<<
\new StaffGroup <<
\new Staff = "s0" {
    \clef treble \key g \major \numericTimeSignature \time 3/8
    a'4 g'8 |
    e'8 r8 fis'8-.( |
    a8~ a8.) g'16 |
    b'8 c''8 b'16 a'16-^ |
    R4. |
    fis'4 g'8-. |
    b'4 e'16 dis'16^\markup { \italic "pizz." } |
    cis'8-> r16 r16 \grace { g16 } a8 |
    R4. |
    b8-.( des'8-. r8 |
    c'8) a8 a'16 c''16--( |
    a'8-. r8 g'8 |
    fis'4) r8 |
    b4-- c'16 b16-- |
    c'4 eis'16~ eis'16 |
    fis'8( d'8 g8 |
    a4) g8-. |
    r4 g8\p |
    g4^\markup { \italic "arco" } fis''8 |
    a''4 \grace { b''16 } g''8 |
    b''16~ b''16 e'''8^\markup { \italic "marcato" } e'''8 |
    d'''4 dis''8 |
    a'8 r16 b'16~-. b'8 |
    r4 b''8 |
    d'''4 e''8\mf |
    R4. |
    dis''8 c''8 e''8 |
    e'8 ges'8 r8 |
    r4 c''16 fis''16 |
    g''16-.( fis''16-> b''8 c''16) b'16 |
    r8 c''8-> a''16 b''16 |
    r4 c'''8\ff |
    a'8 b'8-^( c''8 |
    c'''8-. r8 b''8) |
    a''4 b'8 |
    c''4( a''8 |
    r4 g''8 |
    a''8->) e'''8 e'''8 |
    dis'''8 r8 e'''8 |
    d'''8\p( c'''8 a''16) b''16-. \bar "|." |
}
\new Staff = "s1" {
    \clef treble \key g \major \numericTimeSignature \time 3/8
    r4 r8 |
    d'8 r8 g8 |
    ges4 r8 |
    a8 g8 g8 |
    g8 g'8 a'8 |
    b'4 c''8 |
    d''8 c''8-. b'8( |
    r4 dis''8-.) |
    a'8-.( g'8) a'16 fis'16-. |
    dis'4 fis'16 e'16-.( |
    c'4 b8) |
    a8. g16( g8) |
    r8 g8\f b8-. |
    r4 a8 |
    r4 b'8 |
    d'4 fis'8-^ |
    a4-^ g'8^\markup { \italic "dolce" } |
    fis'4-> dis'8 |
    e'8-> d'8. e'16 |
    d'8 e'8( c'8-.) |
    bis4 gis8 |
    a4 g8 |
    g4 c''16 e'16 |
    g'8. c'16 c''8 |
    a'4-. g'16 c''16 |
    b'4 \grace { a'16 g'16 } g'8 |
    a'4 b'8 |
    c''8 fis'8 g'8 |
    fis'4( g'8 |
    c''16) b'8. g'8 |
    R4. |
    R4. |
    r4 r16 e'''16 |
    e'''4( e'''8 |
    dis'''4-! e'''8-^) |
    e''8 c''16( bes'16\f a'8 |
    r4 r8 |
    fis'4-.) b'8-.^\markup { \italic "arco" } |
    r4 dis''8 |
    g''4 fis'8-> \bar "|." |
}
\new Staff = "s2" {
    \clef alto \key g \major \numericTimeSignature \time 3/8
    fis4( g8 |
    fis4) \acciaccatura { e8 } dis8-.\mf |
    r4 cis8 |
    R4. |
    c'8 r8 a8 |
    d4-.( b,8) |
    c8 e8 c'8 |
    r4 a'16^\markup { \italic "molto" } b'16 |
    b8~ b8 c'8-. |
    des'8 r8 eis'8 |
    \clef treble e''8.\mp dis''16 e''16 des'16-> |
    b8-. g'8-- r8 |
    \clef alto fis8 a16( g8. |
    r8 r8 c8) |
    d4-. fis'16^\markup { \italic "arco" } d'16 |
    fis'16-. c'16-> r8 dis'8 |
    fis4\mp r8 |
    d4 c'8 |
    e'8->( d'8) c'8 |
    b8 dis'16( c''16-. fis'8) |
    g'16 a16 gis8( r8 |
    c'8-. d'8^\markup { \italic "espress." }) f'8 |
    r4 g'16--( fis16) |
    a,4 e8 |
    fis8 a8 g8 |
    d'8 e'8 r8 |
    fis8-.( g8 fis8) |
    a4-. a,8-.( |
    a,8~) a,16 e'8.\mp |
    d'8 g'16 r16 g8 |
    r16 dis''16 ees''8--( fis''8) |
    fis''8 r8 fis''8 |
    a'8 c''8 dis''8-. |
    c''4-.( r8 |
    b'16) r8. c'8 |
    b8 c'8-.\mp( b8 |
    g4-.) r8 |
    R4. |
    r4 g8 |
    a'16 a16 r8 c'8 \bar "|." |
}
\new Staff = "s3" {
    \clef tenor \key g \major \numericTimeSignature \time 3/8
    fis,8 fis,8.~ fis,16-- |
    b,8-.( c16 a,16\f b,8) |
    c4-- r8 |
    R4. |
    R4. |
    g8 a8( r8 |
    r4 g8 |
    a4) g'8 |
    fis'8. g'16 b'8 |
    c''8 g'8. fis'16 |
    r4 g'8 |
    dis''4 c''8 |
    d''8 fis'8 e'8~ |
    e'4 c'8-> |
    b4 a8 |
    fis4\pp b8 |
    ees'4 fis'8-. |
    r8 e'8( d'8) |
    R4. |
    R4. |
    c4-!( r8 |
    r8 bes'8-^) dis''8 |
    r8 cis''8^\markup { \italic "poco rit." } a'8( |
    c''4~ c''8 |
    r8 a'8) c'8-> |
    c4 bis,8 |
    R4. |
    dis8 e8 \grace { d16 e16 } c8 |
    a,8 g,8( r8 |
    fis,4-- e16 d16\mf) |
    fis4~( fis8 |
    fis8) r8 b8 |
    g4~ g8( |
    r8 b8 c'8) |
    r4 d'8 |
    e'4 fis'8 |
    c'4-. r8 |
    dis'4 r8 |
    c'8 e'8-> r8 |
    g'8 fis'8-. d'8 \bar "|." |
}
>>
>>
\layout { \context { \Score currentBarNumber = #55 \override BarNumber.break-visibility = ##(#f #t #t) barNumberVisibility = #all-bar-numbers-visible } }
== == ==
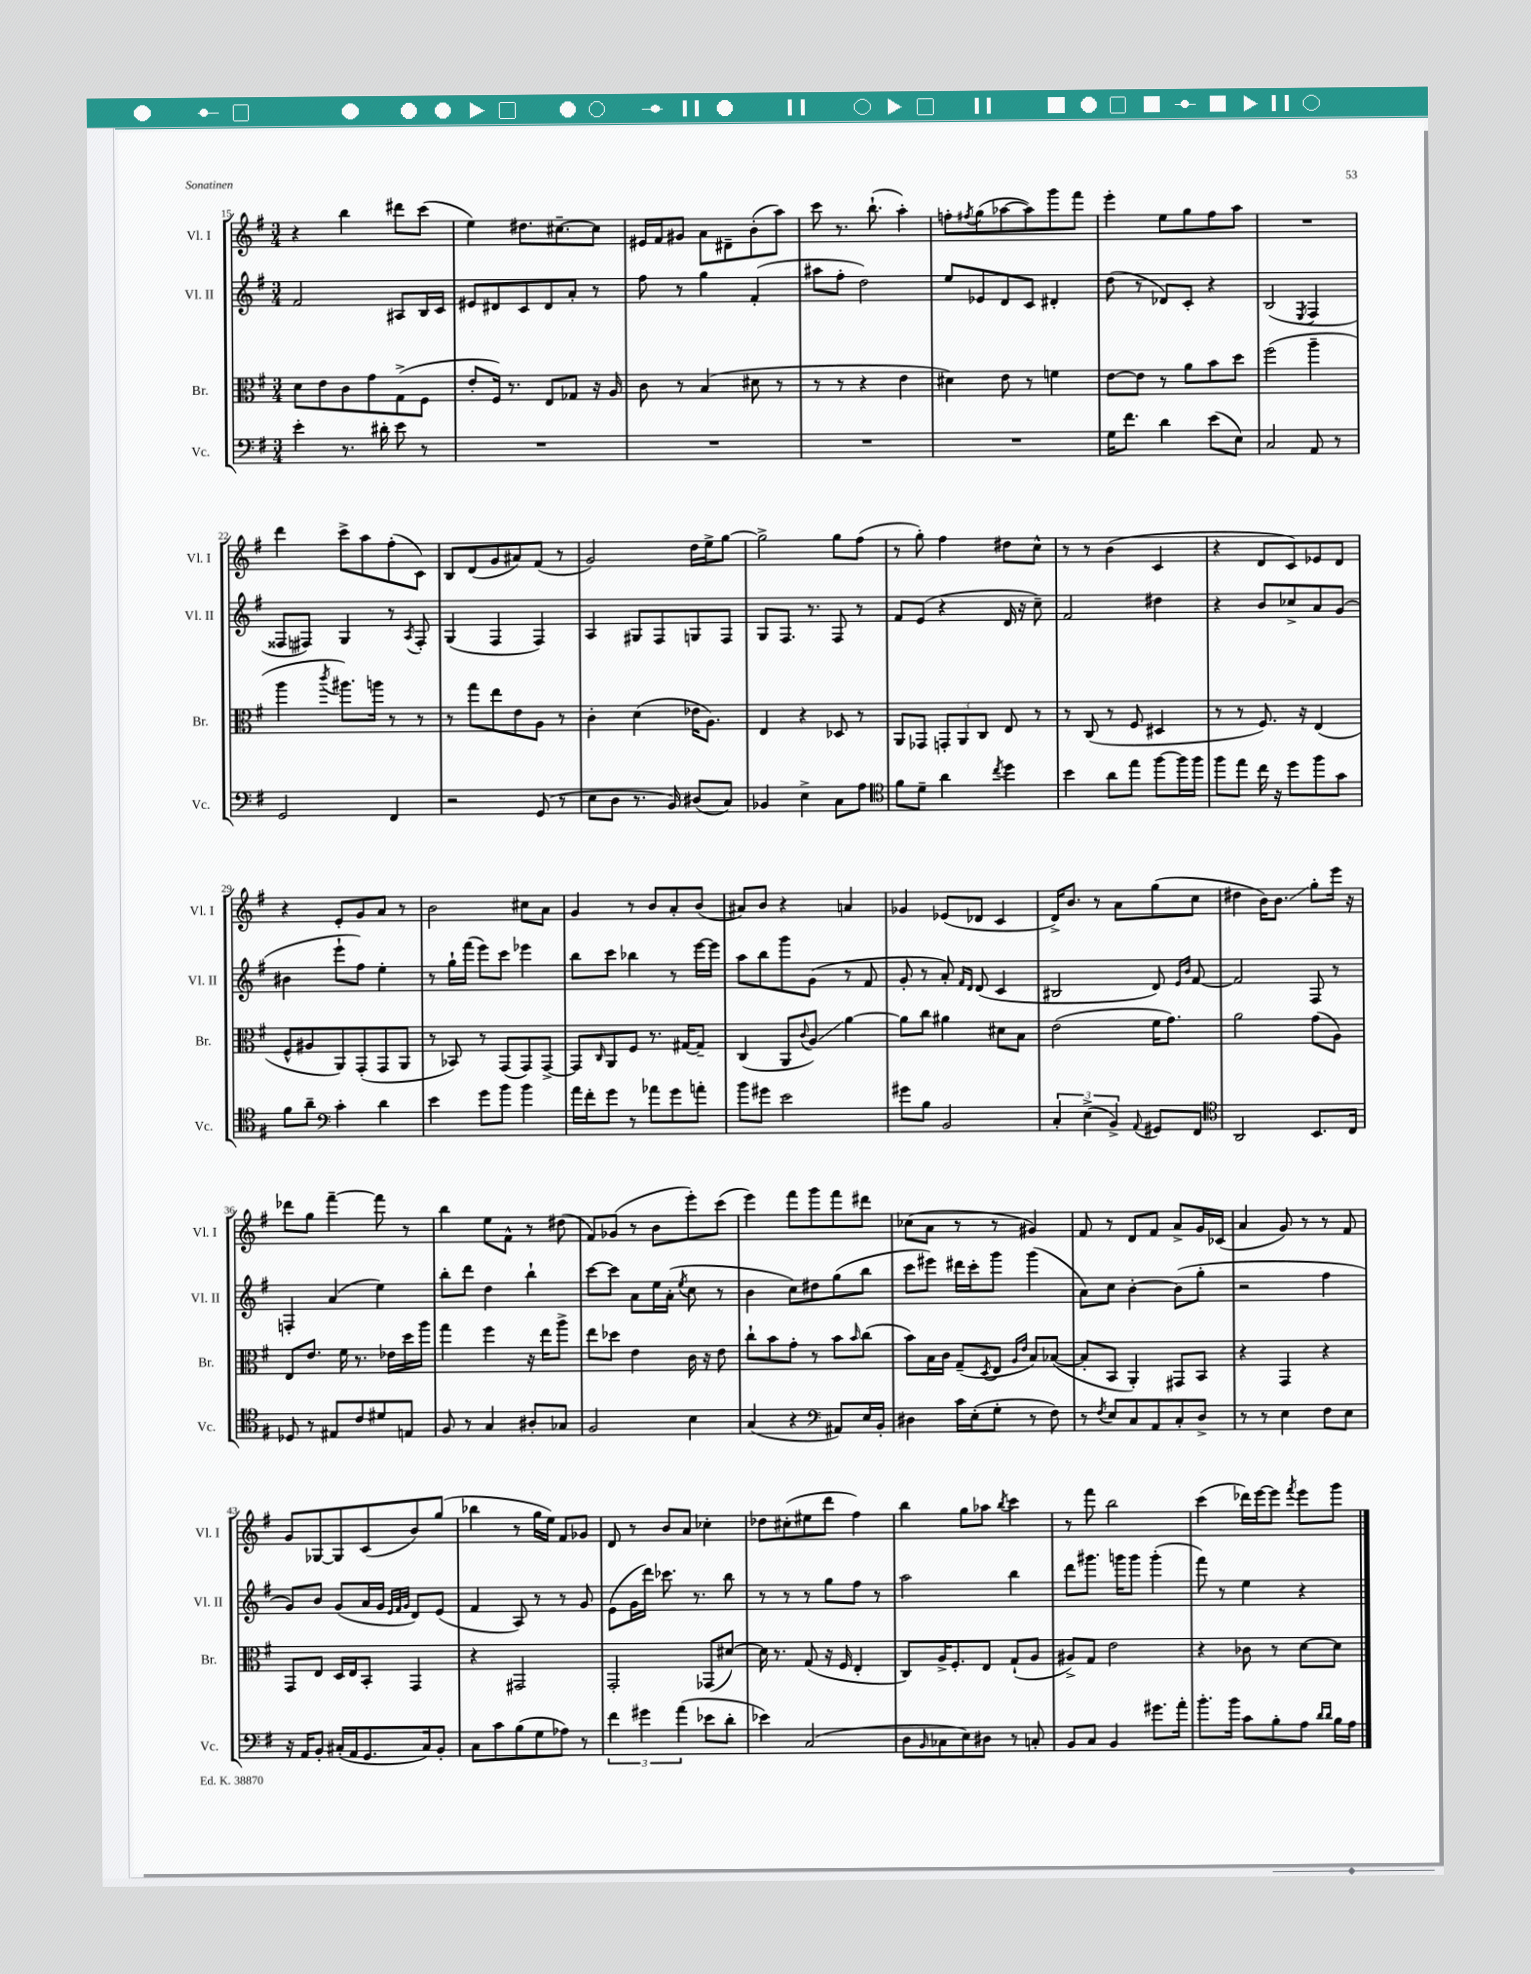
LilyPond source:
== == ==
- [Exercise task]: Report every line of the records that contains the word "alto", counting case.

- [Written reply]:
    \clef alto \key g \major \numericTimeSignature \time 3/8
    \clef alto fis8 a16( g8. |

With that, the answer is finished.